- _EXERCISE DIRECTIONS_
After locating the line with "pink brick F1" in the data that follows, return it and every later line exactly, up to and including the line with "orange brick H4:H6".

- _DATA UNDER STUDY_

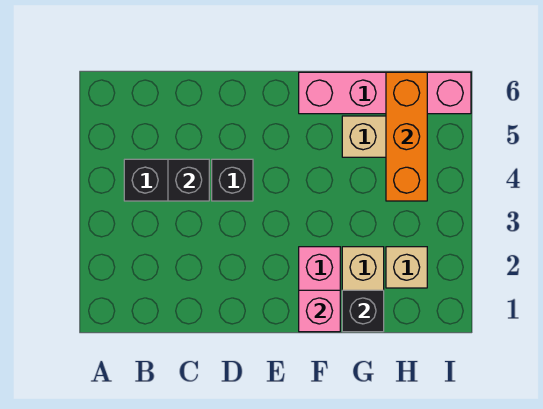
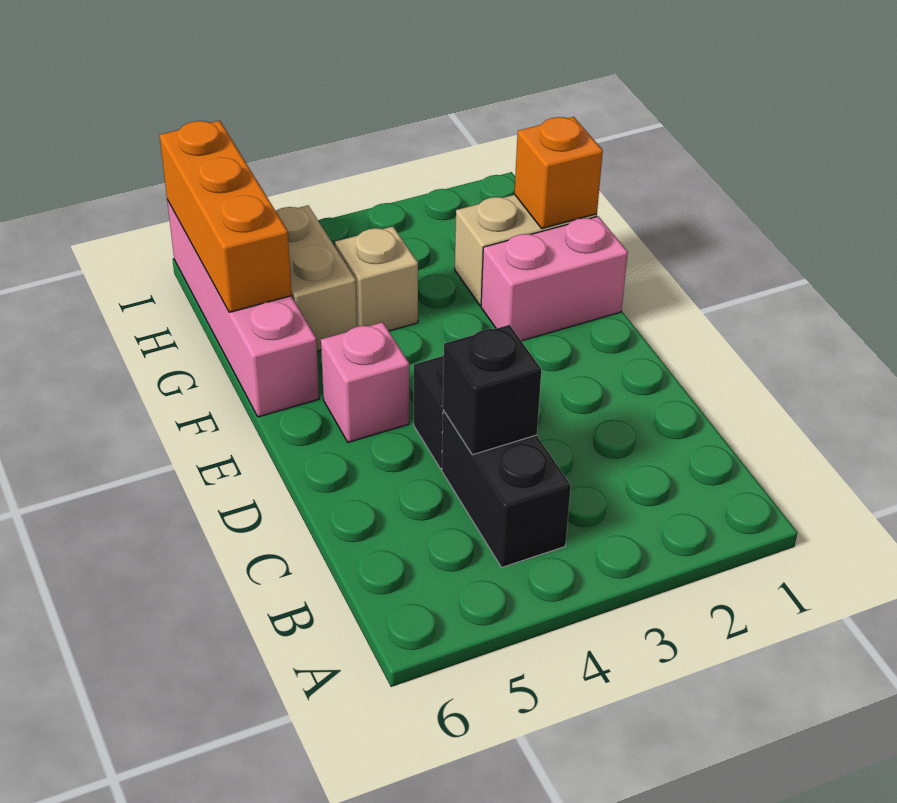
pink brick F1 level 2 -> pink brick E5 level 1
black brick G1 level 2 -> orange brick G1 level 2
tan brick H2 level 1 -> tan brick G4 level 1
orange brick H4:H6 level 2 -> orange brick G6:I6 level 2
...
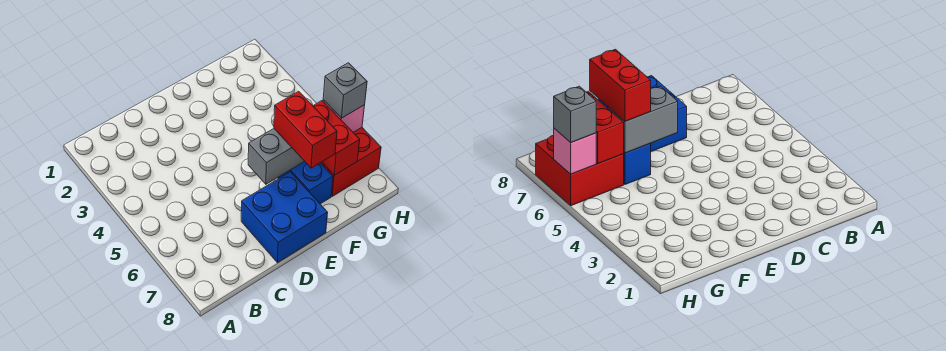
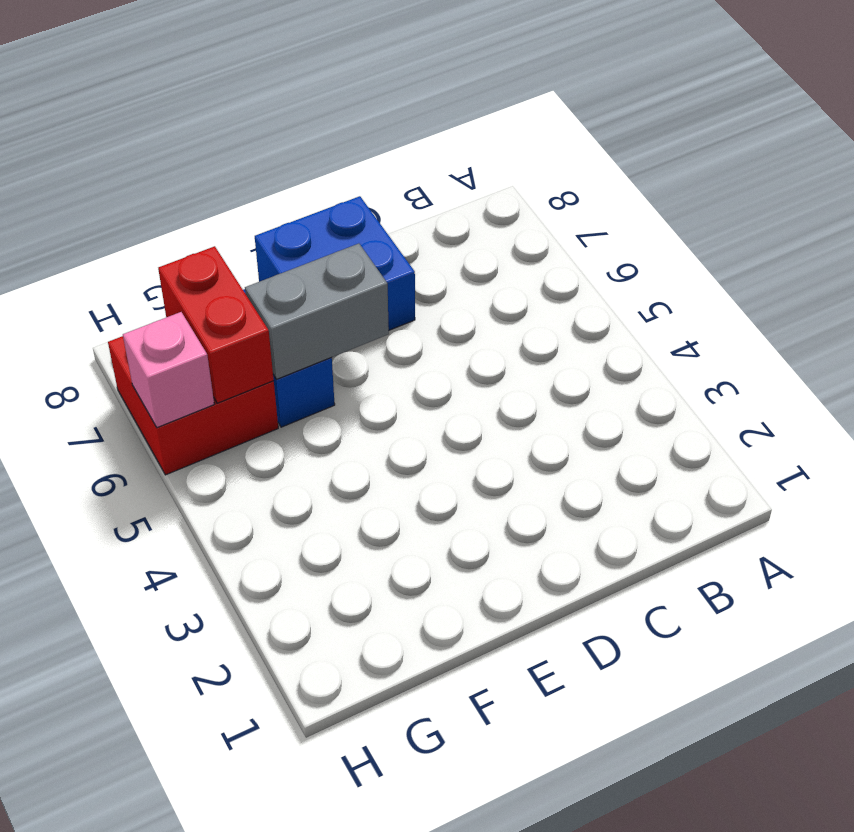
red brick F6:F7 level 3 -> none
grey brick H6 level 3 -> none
==
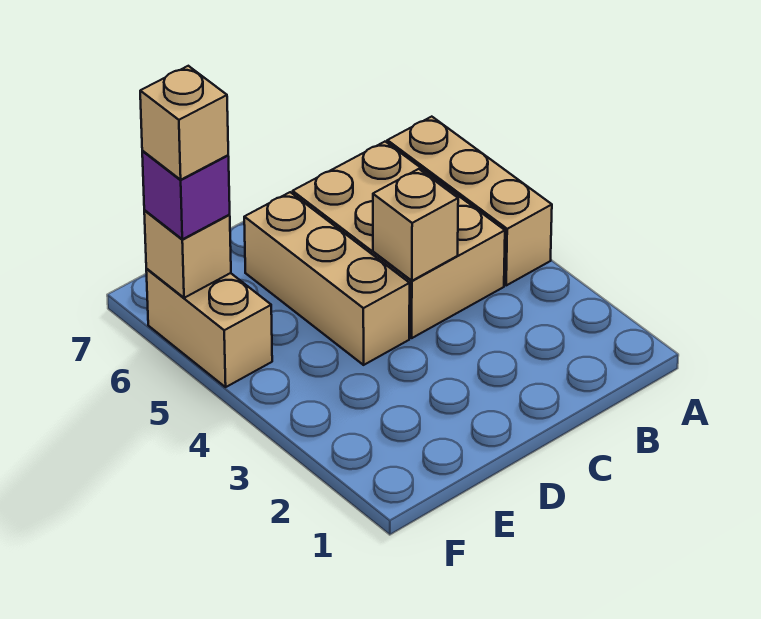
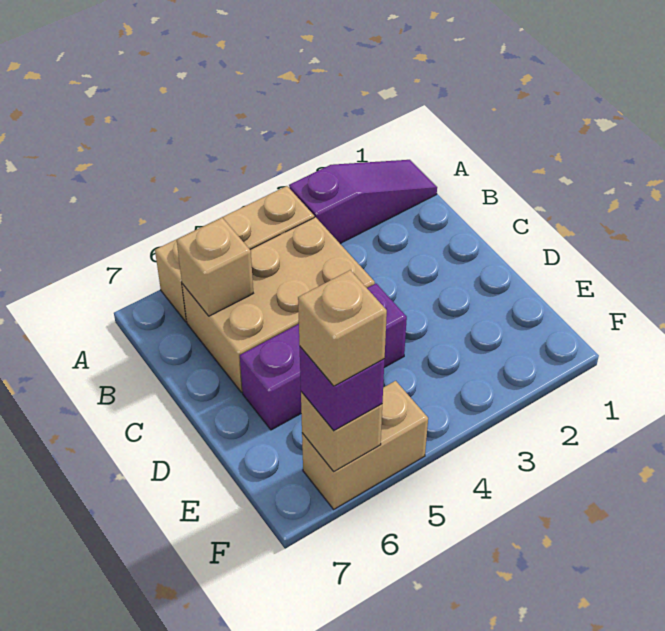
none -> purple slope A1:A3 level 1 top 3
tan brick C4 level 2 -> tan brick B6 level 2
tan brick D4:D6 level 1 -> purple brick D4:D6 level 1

- _FINISHED EXERCISE_
pink brick F1 level 2 -> pink brick E5 level 1
black brick G1 level 2 -> orange brick G1 level 2
tan brick H2 level 1 -> tan brick G4 level 1
orange brick H4:H6 level 2 -> orange brick G6:I6 level 2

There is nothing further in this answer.